• **RECORD SET**:
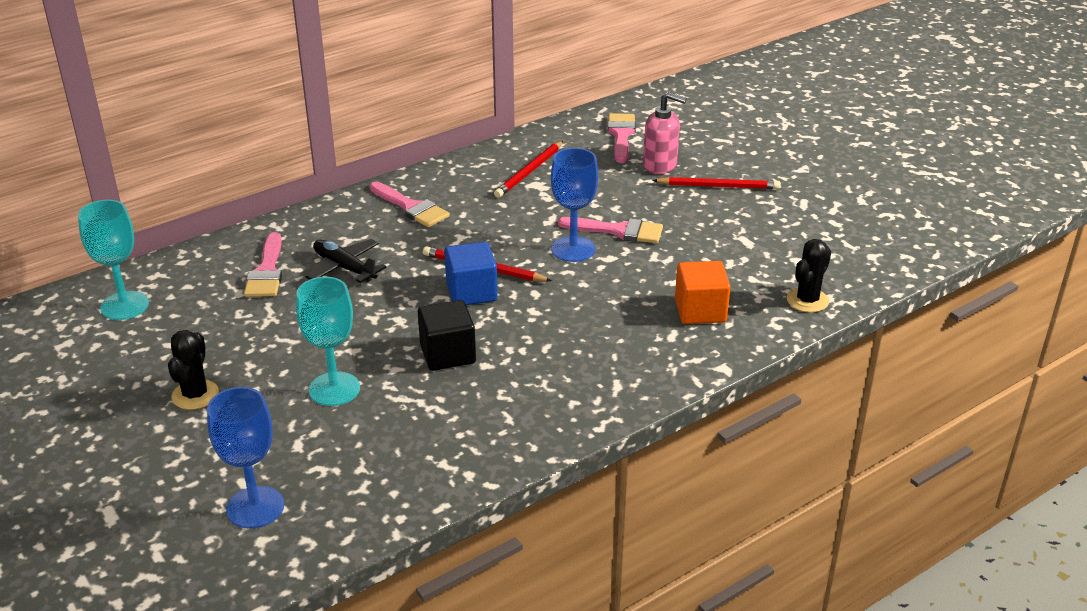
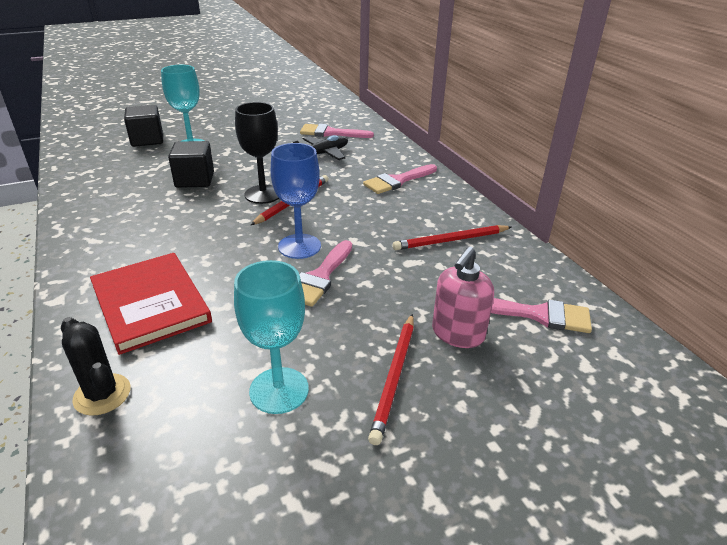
camera: 100 degrees right, 0 degrees up
(124, 306) = (315, 102): turquoise goblet -> turquoise goblet (279, 390)
(195, 395) = (219, 115): black cactus -> none
(255, 507) = (114, 126): blue goblet -> none
(317, 443) = (147, 140): none -> black cube
(471, 292) = (263, 194): blue cube -> black goblet
(529, 172) = (451, 240): red pencil -> red pencil turned 60 degrees counterclockwise
(700, 311) = (151, 304): orange cube -> red book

• **TASK DESCRIPTION**: An exact copy of all the records is required, with the pictures omitted.

• **THE COMPLETED TASK**:
camera: 100 degrees right, 0 degrees up
(124, 306) = (315, 102): turquoise goblet -> turquoise goblet (279, 390)
(195, 395) = (219, 115): black cactus -> none
(255, 507) = (114, 126): blue goblet -> none
(317, 443) = (147, 140): none -> black cube
(471, 292) = (263, 194): blue cube -> black goblet
(529, 172) = (451, 240): red pencil -> red pencil turned 60 degrees counterclockwise
(700, 311) = (151, 304): orange cube -> red book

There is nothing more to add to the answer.